Within the data below, find the string "plate" and return each line where it occurs.

Stored entries
◆ ◆ ◆ ◆

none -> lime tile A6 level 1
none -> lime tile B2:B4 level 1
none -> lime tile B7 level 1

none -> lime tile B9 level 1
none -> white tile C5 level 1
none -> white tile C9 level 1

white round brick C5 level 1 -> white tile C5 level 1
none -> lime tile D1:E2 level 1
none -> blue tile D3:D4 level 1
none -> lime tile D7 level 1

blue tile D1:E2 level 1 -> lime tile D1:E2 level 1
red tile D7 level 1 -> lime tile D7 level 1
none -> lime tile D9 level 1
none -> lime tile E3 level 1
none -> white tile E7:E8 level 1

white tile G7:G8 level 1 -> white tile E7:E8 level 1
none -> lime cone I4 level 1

◆ ◆ ◆ ◆

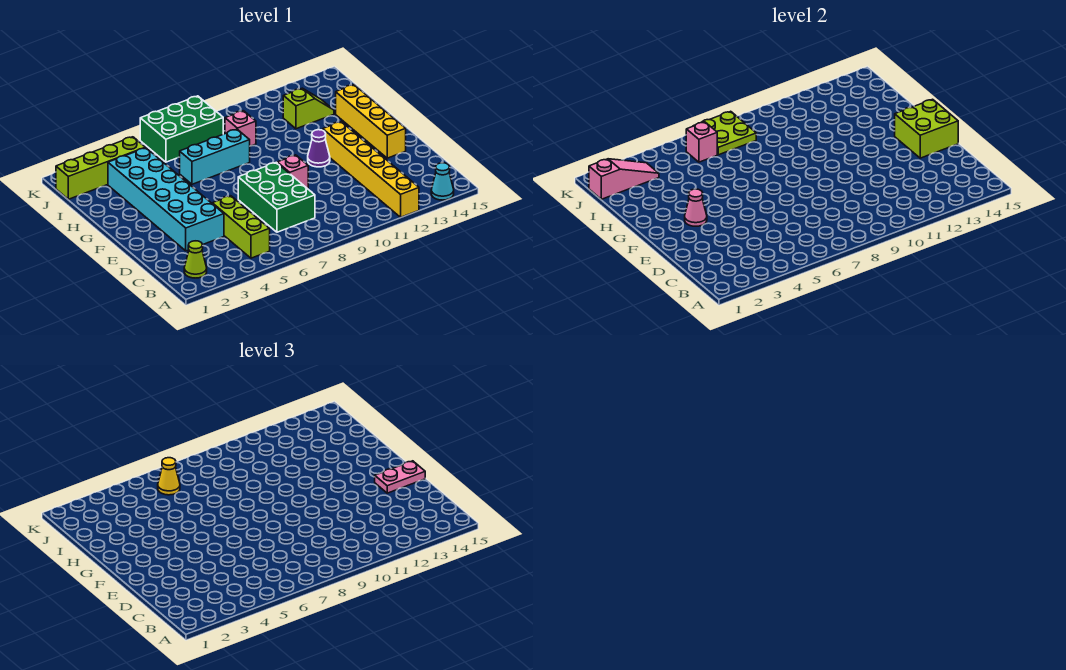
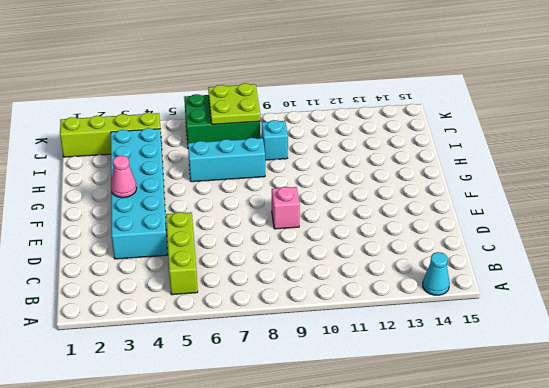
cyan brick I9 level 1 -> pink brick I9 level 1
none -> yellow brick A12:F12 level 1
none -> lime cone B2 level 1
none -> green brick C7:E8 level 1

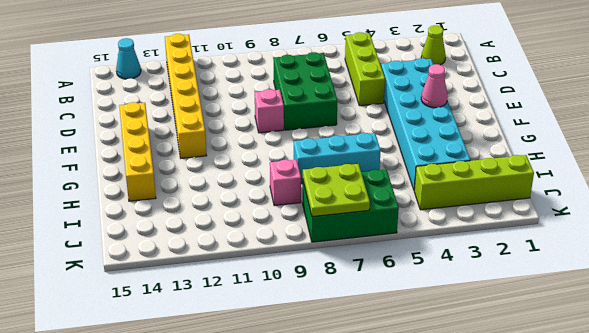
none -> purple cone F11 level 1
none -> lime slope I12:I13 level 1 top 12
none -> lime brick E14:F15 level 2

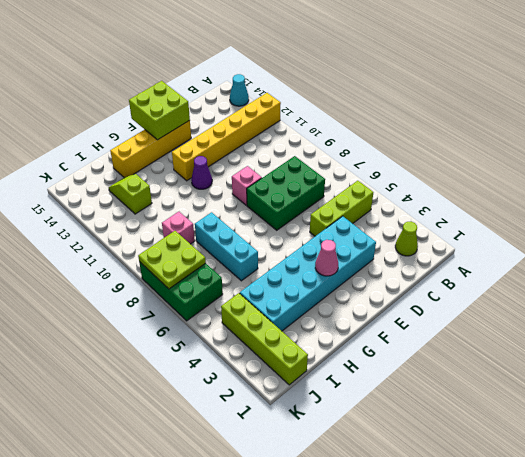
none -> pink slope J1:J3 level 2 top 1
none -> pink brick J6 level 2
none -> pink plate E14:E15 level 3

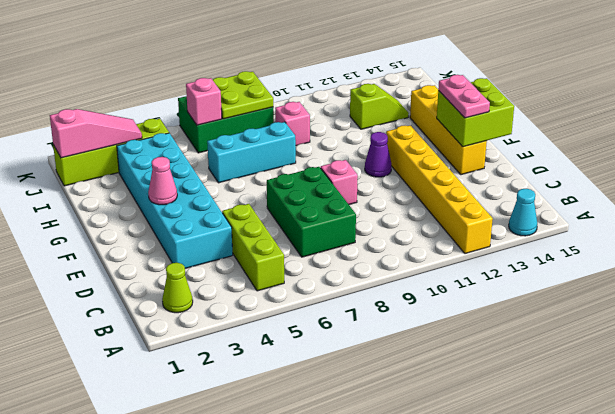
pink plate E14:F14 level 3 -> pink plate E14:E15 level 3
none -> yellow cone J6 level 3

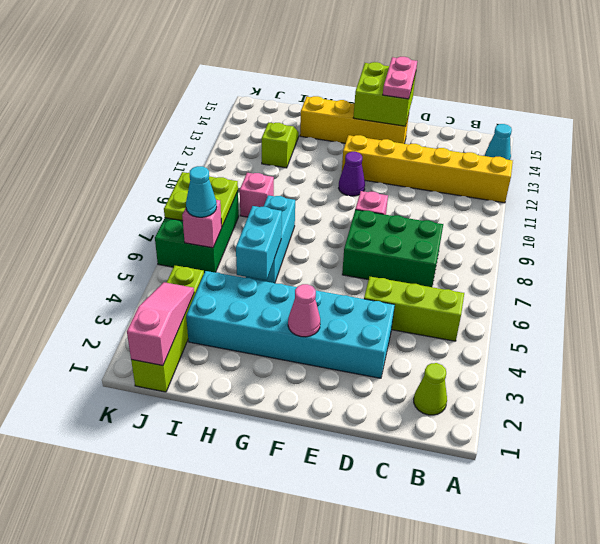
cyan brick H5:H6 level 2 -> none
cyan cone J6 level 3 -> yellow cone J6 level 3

◆ ◆ ◆ ◆

TASK RESPONSE:
none -> pink plate E14:E15 level 3
pink plate E14:F14 level 3 -> pink plate E14:E15 level 3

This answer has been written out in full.